──────── Information provided

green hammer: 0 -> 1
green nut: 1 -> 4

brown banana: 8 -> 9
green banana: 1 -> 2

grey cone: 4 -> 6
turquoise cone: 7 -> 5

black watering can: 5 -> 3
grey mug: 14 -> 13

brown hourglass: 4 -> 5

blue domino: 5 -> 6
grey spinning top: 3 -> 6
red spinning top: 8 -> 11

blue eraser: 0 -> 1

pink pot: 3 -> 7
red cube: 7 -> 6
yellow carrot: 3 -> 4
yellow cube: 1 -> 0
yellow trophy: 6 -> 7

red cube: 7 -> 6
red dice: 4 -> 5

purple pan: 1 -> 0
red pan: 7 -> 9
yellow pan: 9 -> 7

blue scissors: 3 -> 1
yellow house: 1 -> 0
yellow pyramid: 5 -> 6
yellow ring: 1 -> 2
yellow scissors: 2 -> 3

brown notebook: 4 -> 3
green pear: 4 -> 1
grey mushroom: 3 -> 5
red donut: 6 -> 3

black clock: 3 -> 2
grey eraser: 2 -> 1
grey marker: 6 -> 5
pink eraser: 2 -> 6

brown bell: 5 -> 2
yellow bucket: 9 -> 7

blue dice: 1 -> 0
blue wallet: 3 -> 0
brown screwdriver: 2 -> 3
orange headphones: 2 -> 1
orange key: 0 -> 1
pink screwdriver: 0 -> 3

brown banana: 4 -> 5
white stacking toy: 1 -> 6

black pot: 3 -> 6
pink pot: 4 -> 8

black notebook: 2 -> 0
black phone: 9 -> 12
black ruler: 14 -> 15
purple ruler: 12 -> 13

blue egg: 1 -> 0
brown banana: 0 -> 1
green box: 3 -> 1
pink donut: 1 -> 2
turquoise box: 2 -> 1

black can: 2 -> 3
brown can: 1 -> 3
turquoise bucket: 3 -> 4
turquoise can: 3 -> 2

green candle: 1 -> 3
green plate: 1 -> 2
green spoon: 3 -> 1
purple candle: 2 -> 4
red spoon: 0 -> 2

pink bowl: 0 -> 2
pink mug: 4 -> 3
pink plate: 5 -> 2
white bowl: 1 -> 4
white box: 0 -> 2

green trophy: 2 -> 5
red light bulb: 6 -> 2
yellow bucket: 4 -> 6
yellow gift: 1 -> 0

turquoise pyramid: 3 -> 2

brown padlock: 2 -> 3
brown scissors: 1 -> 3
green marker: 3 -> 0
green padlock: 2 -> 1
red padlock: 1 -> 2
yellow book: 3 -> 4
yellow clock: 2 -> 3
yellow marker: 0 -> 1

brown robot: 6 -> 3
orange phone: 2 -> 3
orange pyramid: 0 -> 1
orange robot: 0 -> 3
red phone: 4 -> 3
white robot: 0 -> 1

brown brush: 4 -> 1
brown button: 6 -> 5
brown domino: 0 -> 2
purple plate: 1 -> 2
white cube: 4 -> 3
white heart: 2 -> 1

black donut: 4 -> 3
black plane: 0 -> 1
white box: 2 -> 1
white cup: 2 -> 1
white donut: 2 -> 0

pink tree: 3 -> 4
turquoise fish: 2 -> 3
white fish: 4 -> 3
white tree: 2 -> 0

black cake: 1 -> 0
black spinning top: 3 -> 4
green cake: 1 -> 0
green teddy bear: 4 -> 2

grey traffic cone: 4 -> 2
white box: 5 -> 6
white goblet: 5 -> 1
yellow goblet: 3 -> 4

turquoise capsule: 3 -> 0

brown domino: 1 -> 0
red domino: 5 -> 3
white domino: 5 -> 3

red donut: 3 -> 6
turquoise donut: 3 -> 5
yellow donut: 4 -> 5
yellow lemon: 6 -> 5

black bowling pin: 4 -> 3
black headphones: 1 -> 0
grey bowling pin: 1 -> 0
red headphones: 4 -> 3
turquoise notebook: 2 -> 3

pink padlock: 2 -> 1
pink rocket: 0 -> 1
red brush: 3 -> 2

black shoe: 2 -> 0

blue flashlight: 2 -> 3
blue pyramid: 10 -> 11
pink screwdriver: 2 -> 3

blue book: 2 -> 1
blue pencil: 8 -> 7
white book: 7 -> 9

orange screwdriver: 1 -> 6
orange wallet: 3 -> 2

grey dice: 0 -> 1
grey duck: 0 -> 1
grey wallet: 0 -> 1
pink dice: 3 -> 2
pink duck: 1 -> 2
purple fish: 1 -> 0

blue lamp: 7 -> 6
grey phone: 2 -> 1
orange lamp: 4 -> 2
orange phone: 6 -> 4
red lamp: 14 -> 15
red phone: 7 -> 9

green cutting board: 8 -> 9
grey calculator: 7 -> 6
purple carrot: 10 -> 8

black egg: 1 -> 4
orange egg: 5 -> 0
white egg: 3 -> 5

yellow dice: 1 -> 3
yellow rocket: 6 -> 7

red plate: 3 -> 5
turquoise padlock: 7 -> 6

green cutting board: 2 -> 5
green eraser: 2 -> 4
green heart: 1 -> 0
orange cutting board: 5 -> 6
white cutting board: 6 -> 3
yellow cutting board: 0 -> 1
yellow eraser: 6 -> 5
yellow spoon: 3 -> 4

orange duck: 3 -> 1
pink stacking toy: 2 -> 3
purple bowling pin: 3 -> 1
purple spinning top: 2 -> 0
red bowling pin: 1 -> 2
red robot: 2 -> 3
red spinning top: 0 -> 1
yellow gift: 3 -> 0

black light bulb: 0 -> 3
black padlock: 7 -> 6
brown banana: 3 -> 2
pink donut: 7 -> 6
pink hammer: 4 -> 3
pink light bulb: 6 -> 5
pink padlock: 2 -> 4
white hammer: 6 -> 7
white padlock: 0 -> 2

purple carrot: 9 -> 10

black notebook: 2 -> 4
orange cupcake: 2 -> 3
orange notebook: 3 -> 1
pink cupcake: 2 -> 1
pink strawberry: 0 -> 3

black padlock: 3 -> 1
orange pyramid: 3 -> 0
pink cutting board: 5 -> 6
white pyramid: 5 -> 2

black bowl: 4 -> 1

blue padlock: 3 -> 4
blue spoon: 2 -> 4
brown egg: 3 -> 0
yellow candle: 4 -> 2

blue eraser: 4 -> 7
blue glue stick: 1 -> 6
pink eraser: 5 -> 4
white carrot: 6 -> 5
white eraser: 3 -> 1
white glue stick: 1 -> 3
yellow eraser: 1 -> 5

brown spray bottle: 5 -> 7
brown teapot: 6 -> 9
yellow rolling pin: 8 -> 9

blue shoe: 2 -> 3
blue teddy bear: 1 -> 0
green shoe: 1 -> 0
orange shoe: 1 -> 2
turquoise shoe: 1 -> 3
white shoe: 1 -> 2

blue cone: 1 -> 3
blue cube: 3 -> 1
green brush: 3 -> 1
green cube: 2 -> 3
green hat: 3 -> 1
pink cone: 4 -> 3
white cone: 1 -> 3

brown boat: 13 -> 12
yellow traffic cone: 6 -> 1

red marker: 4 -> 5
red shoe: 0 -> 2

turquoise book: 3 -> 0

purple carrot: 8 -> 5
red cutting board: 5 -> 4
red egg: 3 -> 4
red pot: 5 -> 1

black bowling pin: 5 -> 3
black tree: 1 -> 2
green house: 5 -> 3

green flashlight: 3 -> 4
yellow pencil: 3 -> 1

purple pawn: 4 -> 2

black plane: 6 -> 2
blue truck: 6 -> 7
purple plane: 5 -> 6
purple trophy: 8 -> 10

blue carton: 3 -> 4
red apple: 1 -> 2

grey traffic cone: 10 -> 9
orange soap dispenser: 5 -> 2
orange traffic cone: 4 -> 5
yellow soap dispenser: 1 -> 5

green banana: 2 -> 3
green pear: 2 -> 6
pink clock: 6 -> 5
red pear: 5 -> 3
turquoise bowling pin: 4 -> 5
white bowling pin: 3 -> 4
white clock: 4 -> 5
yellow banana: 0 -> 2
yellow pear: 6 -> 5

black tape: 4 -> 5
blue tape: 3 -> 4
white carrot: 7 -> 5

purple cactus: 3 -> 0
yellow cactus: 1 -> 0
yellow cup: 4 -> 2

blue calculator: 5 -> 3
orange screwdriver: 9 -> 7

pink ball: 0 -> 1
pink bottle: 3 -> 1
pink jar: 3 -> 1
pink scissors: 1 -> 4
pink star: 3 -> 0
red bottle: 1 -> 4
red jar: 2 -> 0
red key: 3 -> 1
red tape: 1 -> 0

────────────────

# Goal of the exercise
In the data above, repeat exactly each line from the first through the line that contains "orange phone: 2 -> 3", and give nothing else.

# Reply
green hammer: 0 -> 1
green nut: 1 -> 4

brown banana: 8 -> 9
green banana: 1 -> 2

grey cone: 4 -> 6
turquoise cone: 7 -> 5

black watering can: 5 -> 3
grey mug: 14 -> 13

brown hourglass: 4 -> 5

blue domino: 5 -> 6
grey spinning top: 3 -> 6
red spinning top: 8 -> 11

blue eraser: 0 -> 1

pink pot: 3 -> 7
red cube: 7 -> 6
yellow carrot: 3 -> 4
yellow cube: 1 -> 0
yellow trophy: 6 -> 7

red cube: 7 -> 6
red dice: 4 -> 5

purple pan: 1 -> 0
red pan: 7 -> 9
yellow pan: 9 -> 7

blue scissors: 3 -> 1
yellow house: 1 -> 0
yellow pyramid: 5 -> 6
yellow ring: 1 -> 2
yellow scissors: 2 -> 3

brown notebook: 4 -> 3
green pear: 4 -> 1
grey mushroom: 3 -> 5
red donut: 6 -> 3

black clock: 3 -> 2
grey eraser: 2 -> 1
grey marker: 6 -> 5
pink eraser: 2 -> 6

brown bell: 5 -> 2
yellow bucket: 9 -> 7

blue dice: 1 -> 0
blue wallet: 3 -> 0
brown screwdriver: 2 -> 3
orange headphones: 2 -> 1
orange key: 0 -> 1
pink screwdriver: 0 -> 3

brown banana: 4 -> 5
white stacking toy: 1 -> 6

black pot: 3 -> 6
pink pot: 4 -> 8

black notebook: 2 -> 0
black phone: 9 -> 12
black ruler: 14 -> 15
purple ruler: 12 -> 13

blue egg: 1 -> 0
brown banana: 0 -> 1
green box: 3 -> 1
pink donut: 1 -> 2
turquoise box: 2 -> 1

black can: 2 -> 3
brown can: 1 -> 3
turquoise bucket: 3 -> 4
turquoise can: 3 -> 2

green candle: 1 -> 3
green plate: 1 -> 2
green spoon: 3 -> 1
purple candle: 2 -> 4
red spoon: 0 -> 2

pink bowl: 0 -> 2
pink mug: 4 -> 3
pink plate: 5 -> 2
white bowl: 1 -> 4
white box: 0 -> 2

green trophy: 2 -> 5
red light bulb: 6 -> 2
yellow bucket: 4 -> 6
yellow gift: 1 -> 0

turquoise pyramid: 3 -> 2

brown padlock: 2 -> 3
brown scissors: 1 -> 3
green marker: 3 -> 0
green padlock: 2 -> 1
red padlock: 1 -> 2
yellow book: 3 -> 4
yellow clock: 2 -> 3
yellow marker: 0 -> 1

brown robot: 6 -> 3
orange phone: 2 -> 3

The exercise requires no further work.